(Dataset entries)
+++
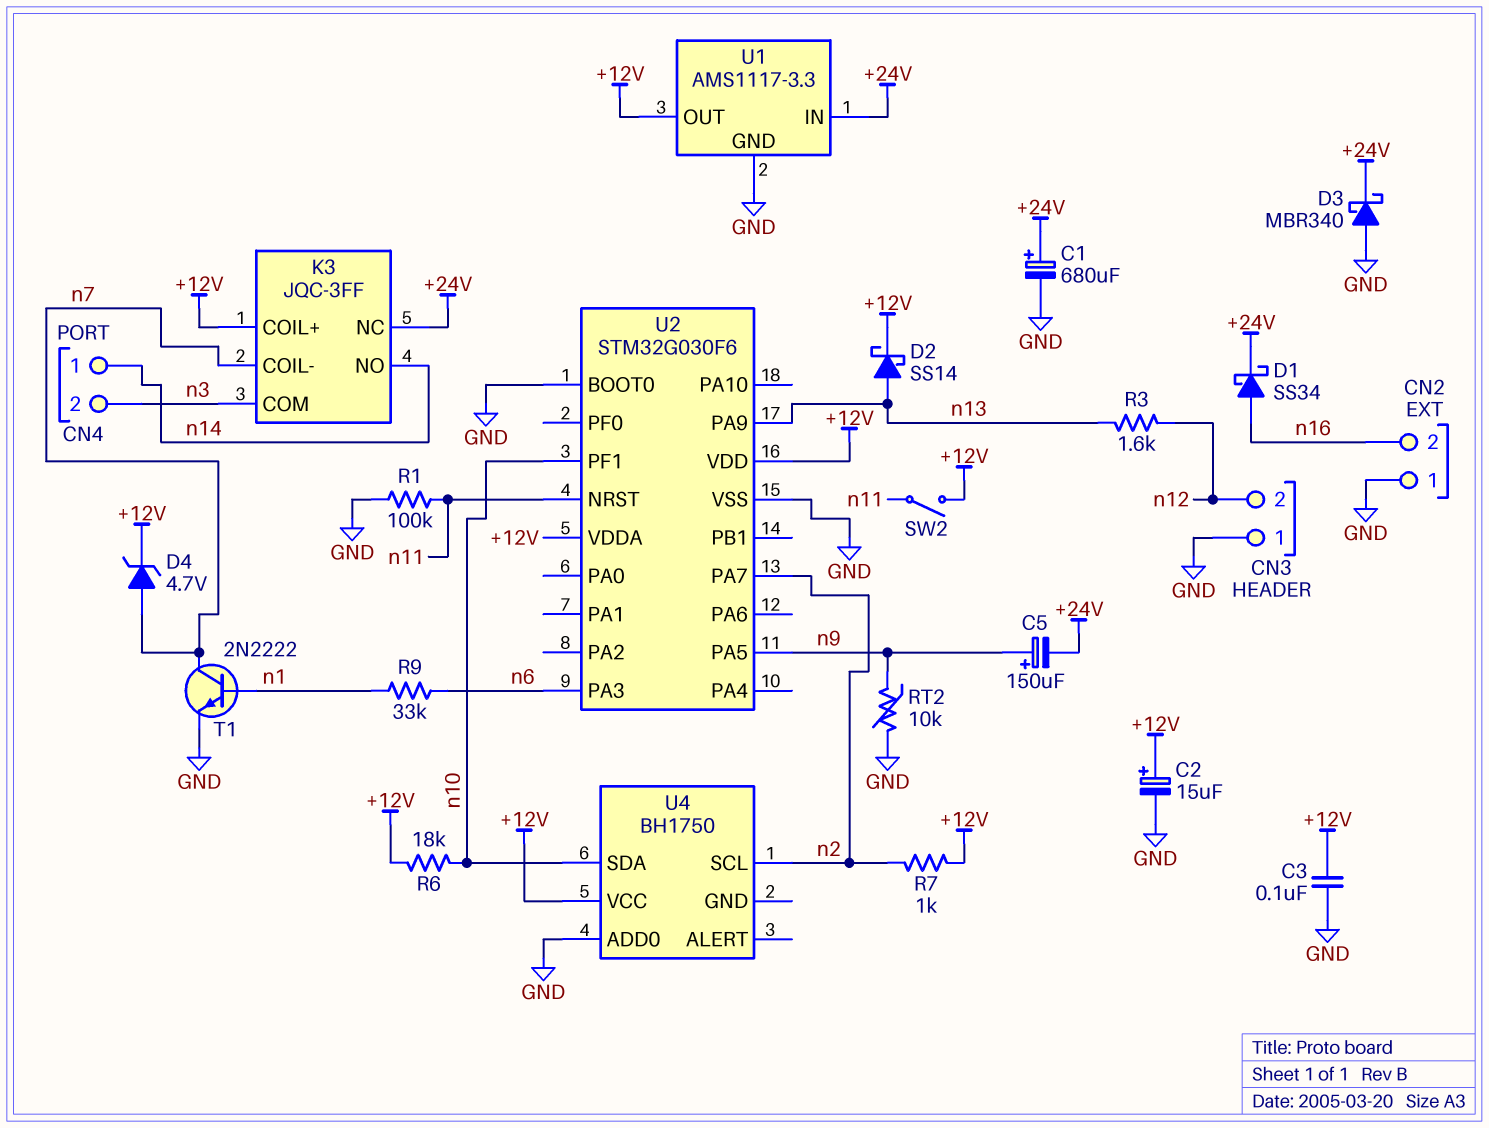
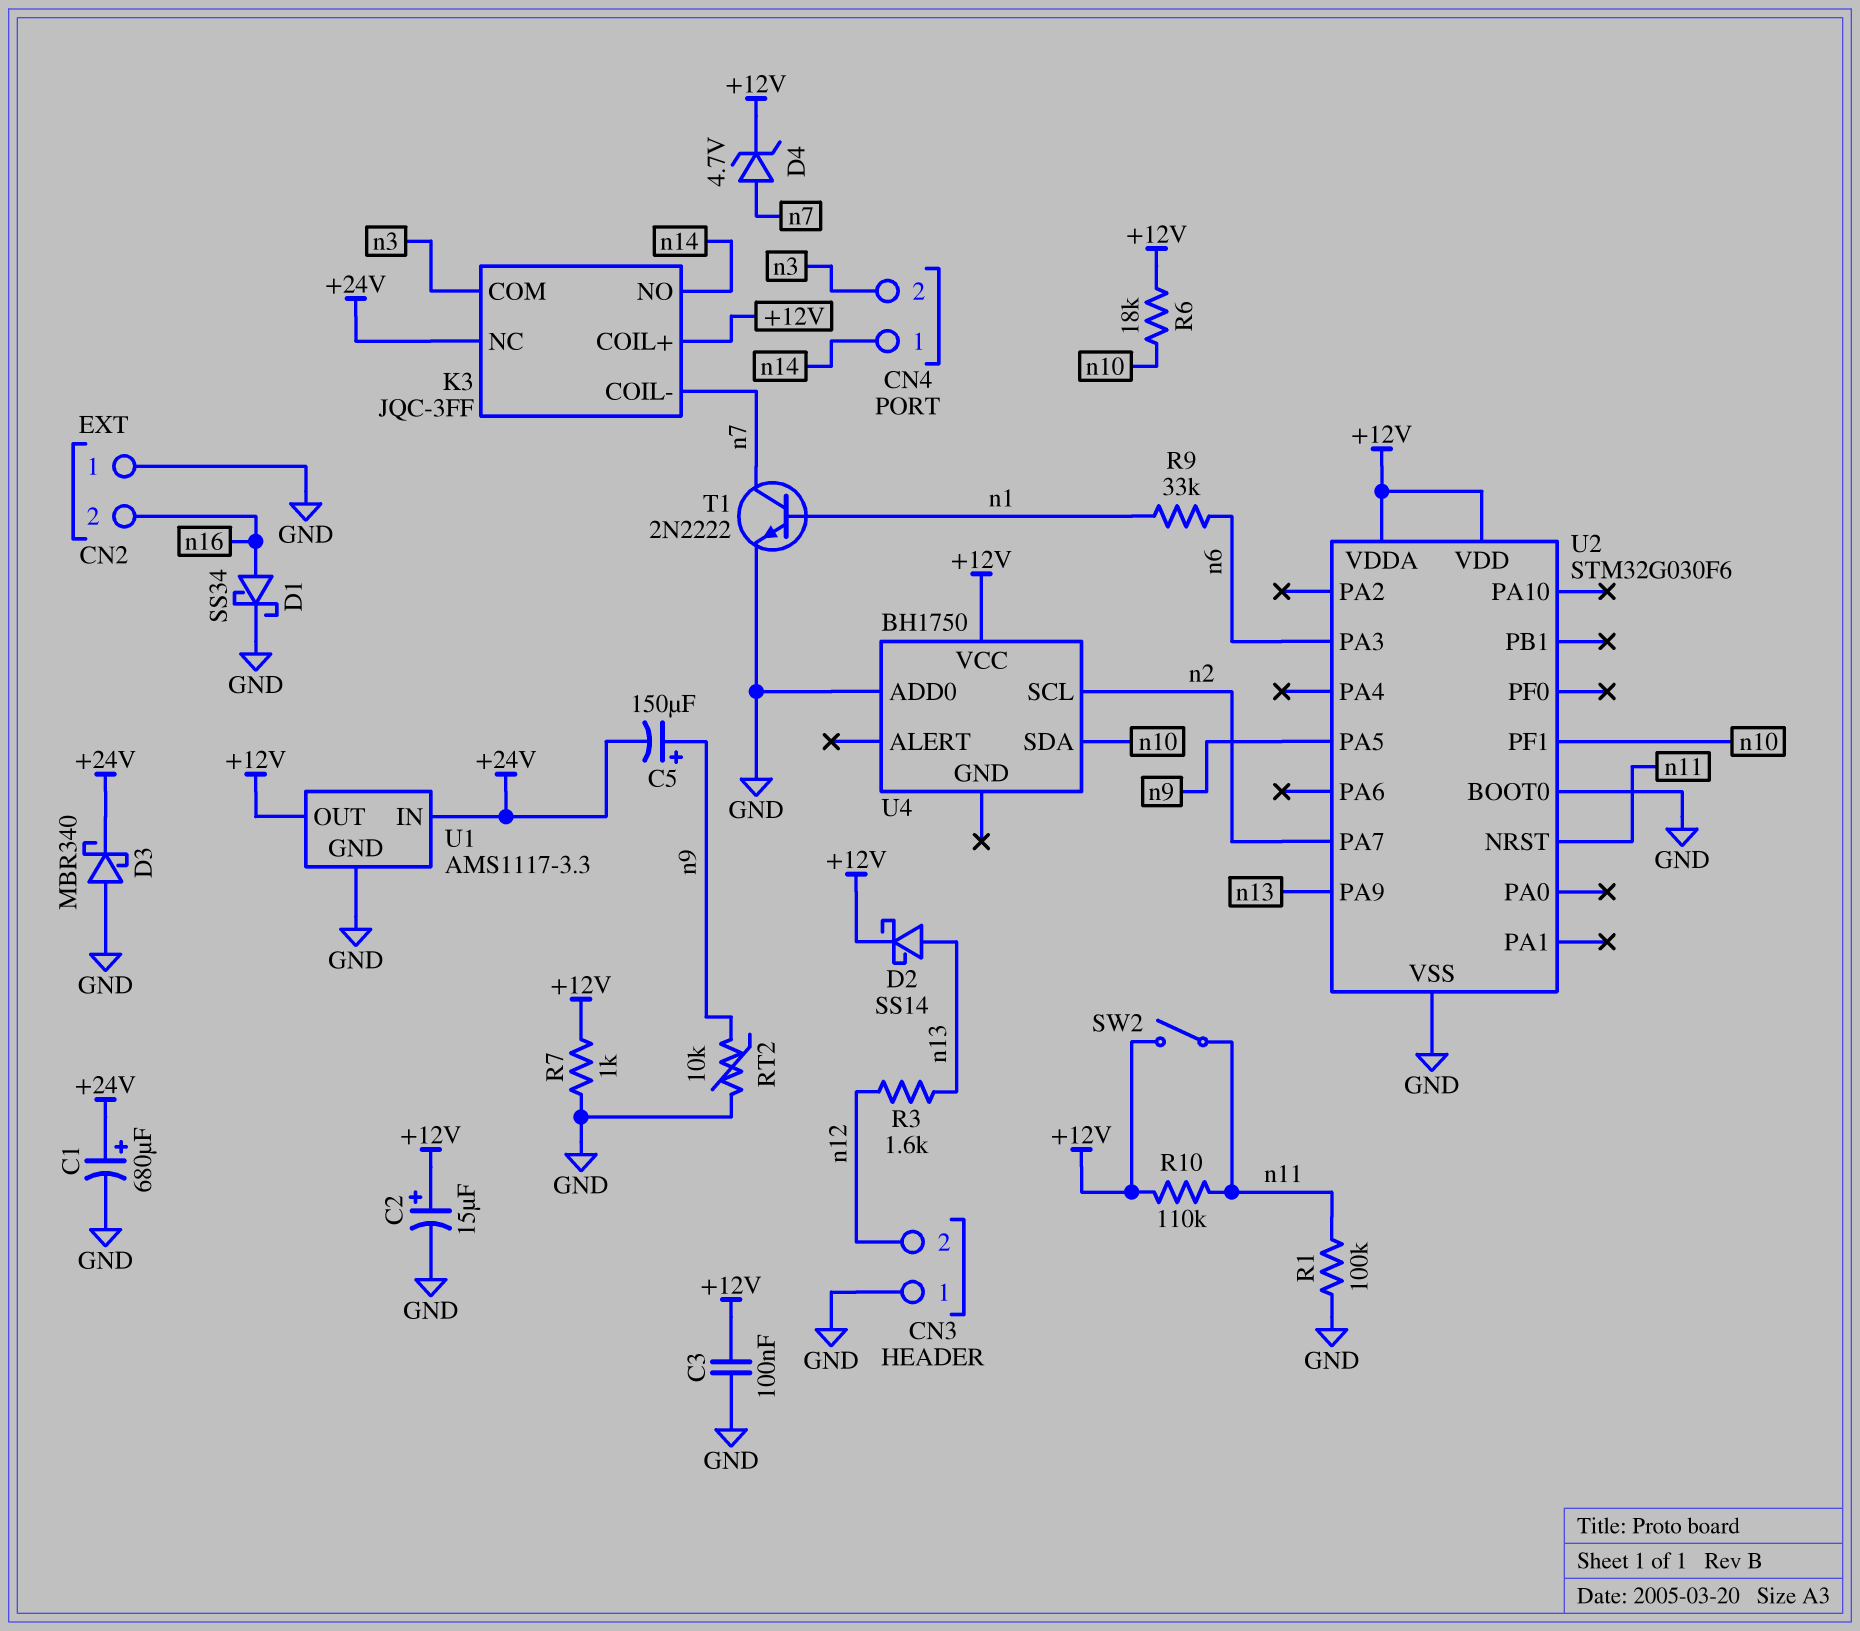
D1: schottky SS34 (A n16, K +24V) -> schottky SS34 (A n16, K GND)
R7: 1k (+12V, n2) -> 1k (+12V, GND)
R10: none -> 110k (+12V, n11)

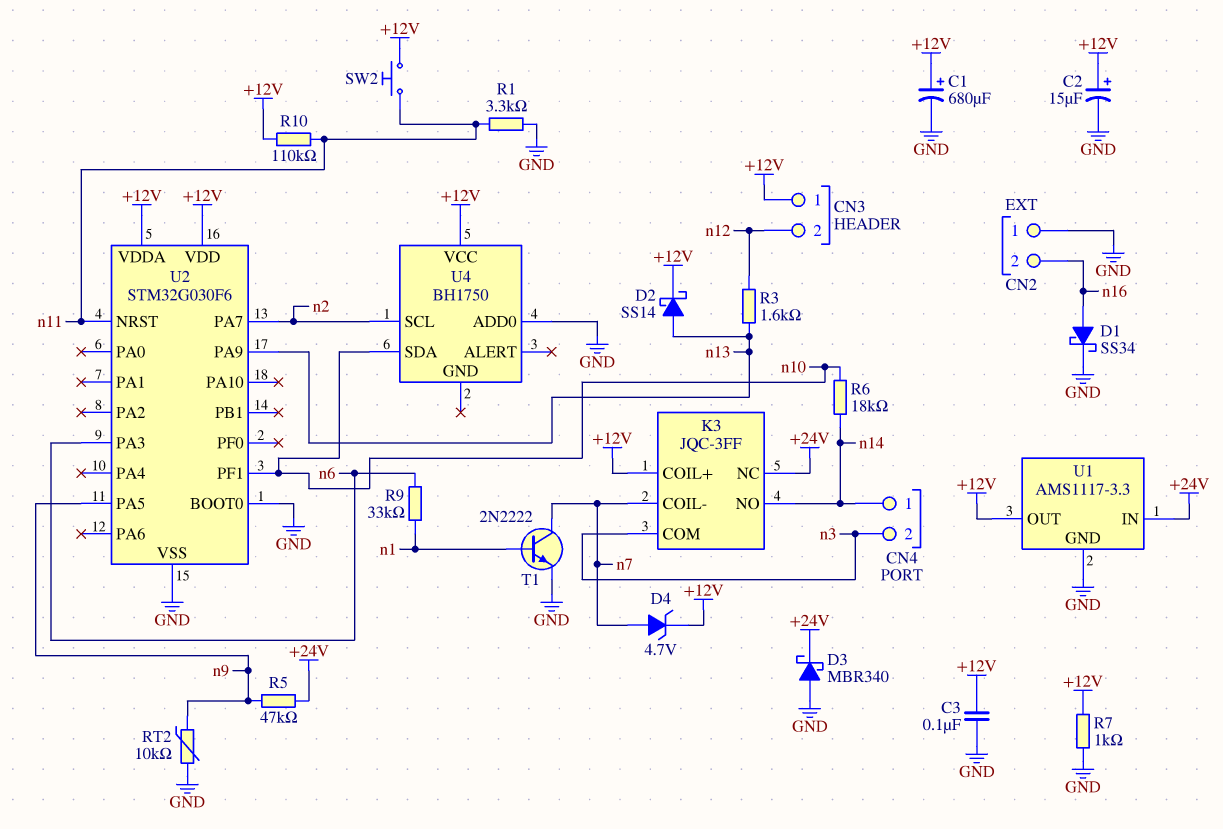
C1: 680uF (plus +24V, minus GND) -> 680uF (plus +12V, minus GND)
C5: 150uF (plus n9, minus +24V) -> none
CN3 pin 1: GND -> +12V
R1: 100k (GND, n11) -> 3.3k (GND, n11)
R5: none -> 47k (+24V, n9)
R6: 18k (+12V, n10) -> 18k (n10, n14)
SW2: switch (+12V, n11) -> button (+12V, n11)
+++
Exercise requirements:
Please reproduce, word for word, every line from the line with "C1: 680uF (plus" to the final line above, including both ends.

Solution:
C1: 680uF (plus +24V, minus GND) -> 680uF (plus +12V, minus GND)
C5: 150uF (plus n9, minus +24V) -> none
CN3 pin 1: GND -> +12V
R1: 100k (GND, n11) -> 3.3k (GND, n11)
R5: none -> 47k (+24V, n9)
R6: 18k (+12V, n10) -> 18k (n10, n14)
SW2: switch (+12V, n11) -> button (+12V, n11)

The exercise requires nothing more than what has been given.